**REQUIRED WORK:** Reproduce exactly the line that includes "J101 pin 2: GND -> NET25" and all lines after it, ending with the last line of the data.

**** INFORMATION SUPPLIED ****

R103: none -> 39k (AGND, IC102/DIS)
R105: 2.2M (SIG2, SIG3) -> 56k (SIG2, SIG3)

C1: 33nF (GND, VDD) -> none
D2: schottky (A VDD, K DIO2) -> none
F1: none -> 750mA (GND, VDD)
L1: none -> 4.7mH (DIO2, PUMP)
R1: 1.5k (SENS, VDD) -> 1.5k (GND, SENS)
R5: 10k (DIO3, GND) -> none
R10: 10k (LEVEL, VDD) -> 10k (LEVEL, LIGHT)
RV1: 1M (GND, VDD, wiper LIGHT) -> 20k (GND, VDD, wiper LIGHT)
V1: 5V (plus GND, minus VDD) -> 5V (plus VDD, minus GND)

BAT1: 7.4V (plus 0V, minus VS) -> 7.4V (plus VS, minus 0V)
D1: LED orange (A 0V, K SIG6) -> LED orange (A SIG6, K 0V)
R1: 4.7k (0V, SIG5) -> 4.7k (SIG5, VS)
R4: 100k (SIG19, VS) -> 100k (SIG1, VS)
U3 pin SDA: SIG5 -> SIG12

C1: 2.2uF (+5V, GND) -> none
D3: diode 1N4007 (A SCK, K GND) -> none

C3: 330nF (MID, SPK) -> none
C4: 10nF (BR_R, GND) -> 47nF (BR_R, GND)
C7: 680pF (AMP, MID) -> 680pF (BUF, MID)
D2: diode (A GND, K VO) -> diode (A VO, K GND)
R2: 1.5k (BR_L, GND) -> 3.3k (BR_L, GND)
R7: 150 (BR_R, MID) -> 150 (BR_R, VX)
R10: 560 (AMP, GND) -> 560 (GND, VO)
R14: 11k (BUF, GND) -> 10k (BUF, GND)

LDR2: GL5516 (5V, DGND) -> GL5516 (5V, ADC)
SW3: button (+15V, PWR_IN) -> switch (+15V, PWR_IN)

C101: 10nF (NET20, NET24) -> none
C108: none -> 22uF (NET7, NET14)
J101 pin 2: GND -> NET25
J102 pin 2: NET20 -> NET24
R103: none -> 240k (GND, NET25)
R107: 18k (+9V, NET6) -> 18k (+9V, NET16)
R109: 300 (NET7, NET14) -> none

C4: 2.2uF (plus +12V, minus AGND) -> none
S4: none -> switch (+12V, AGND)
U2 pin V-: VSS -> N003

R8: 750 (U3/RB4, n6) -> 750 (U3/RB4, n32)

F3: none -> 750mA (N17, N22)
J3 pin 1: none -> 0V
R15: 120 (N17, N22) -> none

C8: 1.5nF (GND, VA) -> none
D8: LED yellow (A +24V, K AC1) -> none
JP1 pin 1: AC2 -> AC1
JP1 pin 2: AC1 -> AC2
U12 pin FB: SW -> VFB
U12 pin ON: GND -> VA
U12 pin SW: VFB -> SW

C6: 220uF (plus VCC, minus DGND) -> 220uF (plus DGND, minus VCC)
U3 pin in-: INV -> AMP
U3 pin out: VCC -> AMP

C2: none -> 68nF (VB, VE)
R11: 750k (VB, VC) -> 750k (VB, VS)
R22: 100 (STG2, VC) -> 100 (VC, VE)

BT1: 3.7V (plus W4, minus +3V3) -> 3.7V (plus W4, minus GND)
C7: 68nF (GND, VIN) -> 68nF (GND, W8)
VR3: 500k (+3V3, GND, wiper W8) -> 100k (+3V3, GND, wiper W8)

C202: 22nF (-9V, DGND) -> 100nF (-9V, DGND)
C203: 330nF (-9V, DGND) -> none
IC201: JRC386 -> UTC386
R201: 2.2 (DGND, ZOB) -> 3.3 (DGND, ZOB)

****

**COMPLETED EXERCISE:**
J101 pin 2: GND -> NET25
J102 pin 2: NET20 -> NET24
R103: none -> 240k (GND, NET25)
R107: 18k (+9V, NET6) -> 18k (+9V, NET16)
R109: 300 (NET7, NET14) -> none

C4: 2.2uF (plus +12V, minus AGND) -> none
S4: none -> switch (+12V, AGND)
U2 pin V-: VSS -> N003

R8: 750 (U3/RB4, n6) -> 750 (U3/RB4, n32)

F3: none -> 750mA (N17, N22)
J3 pin 1: none -> 0V
R15: 120 (N17, N22) -> none

C8: 1.5nF (GND, VA) -> none
D8: LED yellow (A +24V, K AC1) -> none
JP1 pin 1: AC2 -> AC1
JP1 pin 2: AC1 -> AC2
U12 pin FB: SW -> VFB
U12 pin ON: GND -> VA
U12 pin SW: VFB -> SW

C6: 220uF (plus VCC, minus DGND) -> 220uF (plus DGND, minus VCC)
U3 pin in-: INV -> AMP
U3 pin out: VCC -> AMP

C2: none -> 68nF (VB, VE)
R11: 750k (VB, VC) -> 750k (VB, VS)
R22: 100 (STG2, VC) -> 100 (VC, VE)

BT1: 3.7V (plus W4, minus +3V3) -> 3.7V (plus W4, minus GND)
C7: 68nF (GND, VIN) -> 68nF (GND, W8)
VR3: 500k (+3V3, GND, wiper W8) -> 100k (+3V3, GND, wiper W8)

C202: 22nF (-9V, DGND) -> 100nF (-9V, DGND)
C203: 330nF (-9V, DGND) -> none
IC201: JRC386 -> UTC386
R201: 2.2 (DGND, ZOB) -> 3.3 (DGND, ZOB)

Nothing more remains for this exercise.